=== Brief ===
Please return all lines from the records below that include the string "shirt".

=== The records ===
-- Opening Marker --
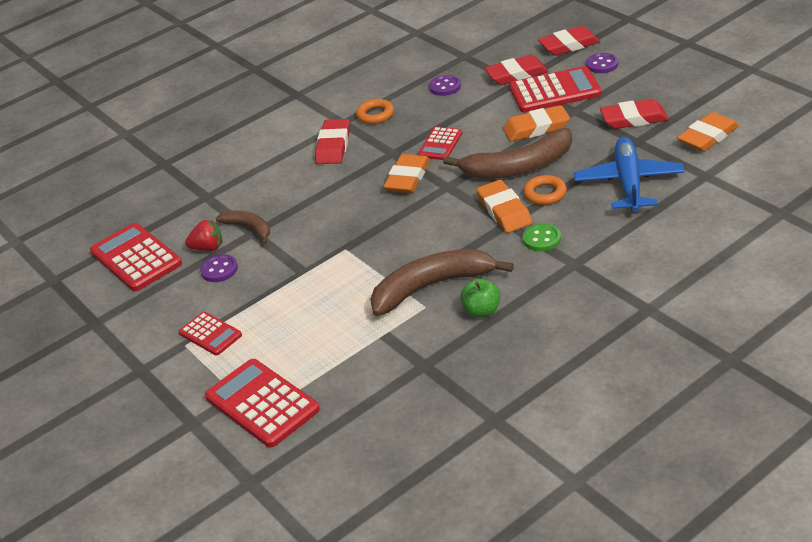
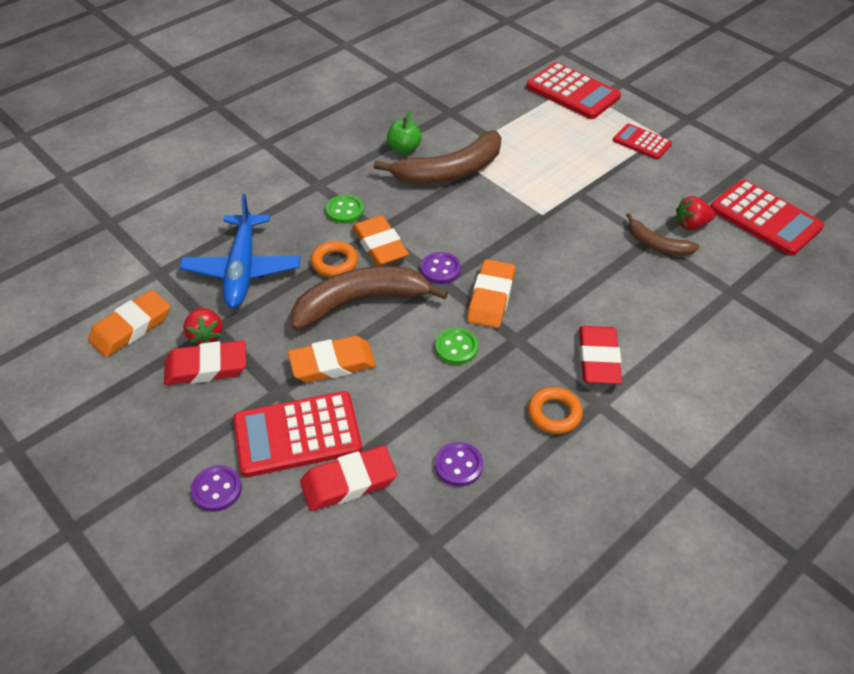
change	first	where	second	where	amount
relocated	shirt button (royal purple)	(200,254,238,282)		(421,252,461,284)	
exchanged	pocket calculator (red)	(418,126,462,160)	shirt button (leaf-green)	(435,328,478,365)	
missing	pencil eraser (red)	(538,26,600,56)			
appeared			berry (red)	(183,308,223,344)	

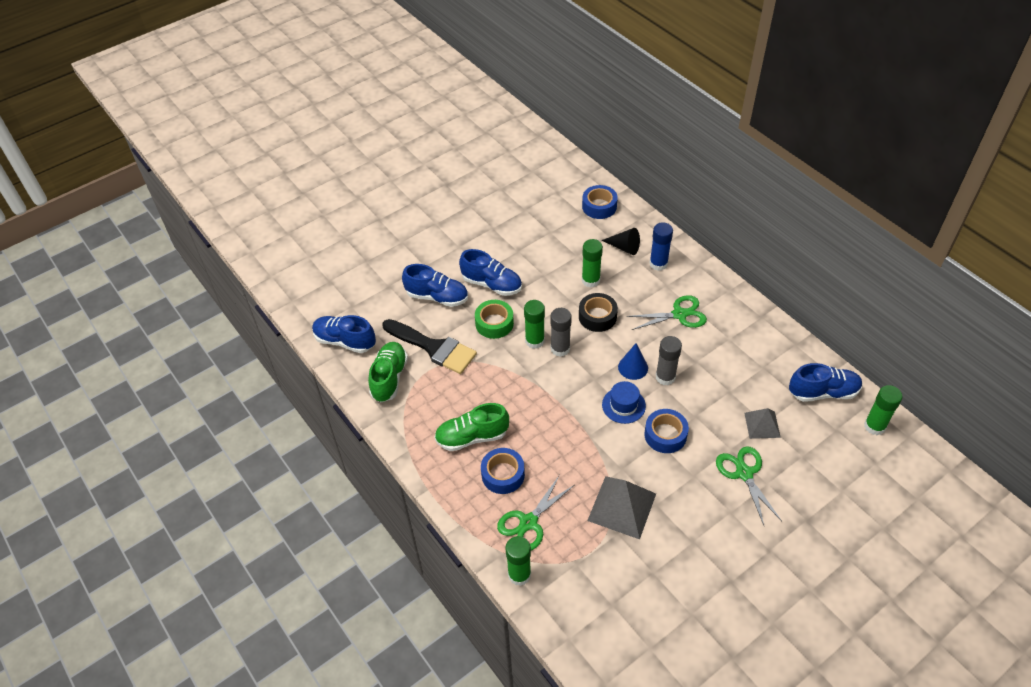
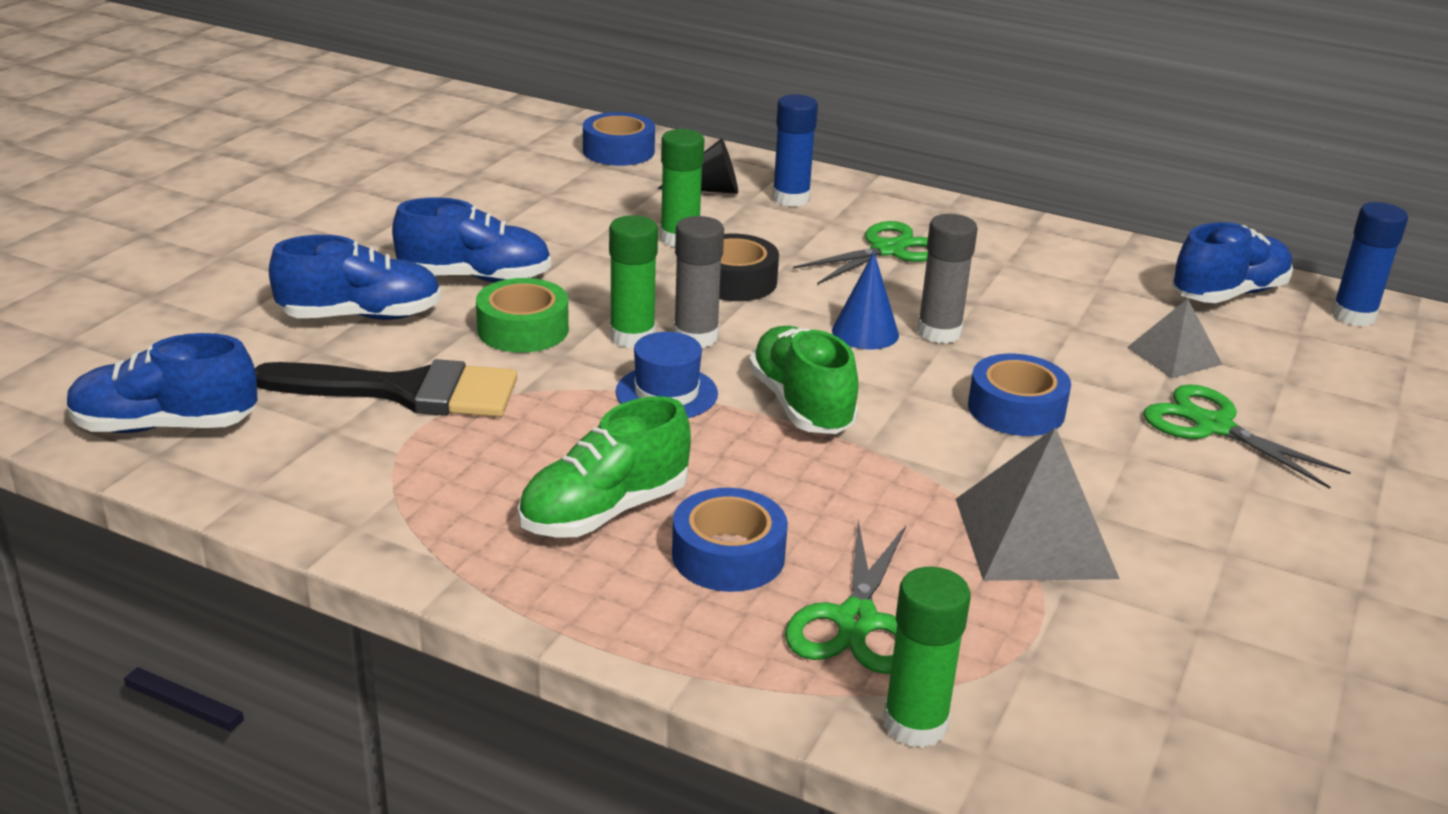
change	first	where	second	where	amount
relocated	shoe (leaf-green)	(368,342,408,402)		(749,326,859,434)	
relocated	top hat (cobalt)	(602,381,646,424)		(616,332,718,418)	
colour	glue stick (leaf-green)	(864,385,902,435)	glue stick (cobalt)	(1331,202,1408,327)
-- Closing Marker --
-- Opening Marker --
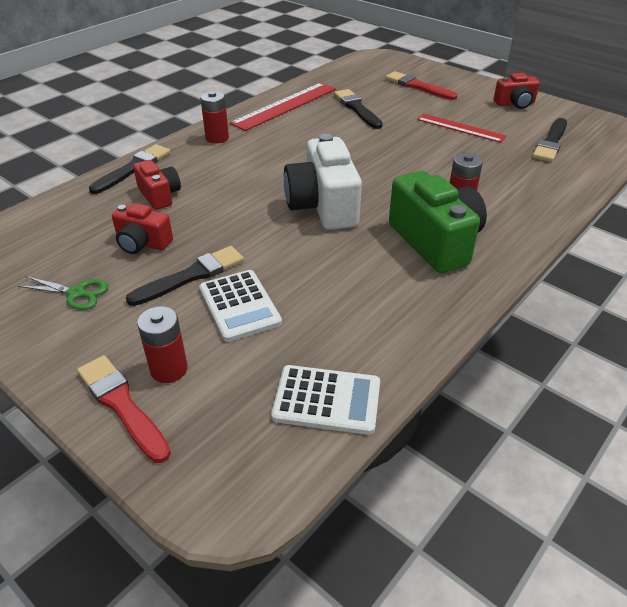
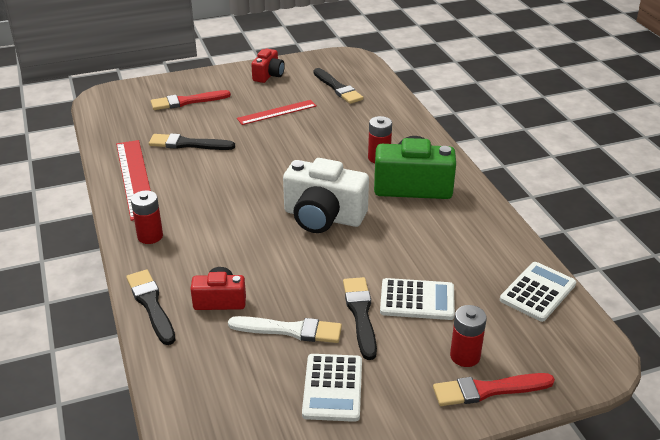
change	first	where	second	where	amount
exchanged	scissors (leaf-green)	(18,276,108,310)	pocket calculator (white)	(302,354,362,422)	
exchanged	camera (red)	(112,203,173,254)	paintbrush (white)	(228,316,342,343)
-- Closing Marker --
=== Solution to this exercise ===
relocated	shirt button (royal purple)	(200,254,238,282)		(421,252,461,284)	
exchanged	pocket calculator (red)	(418,126,462,160)	shirt button (leaf-green)	(435,328,478,365)	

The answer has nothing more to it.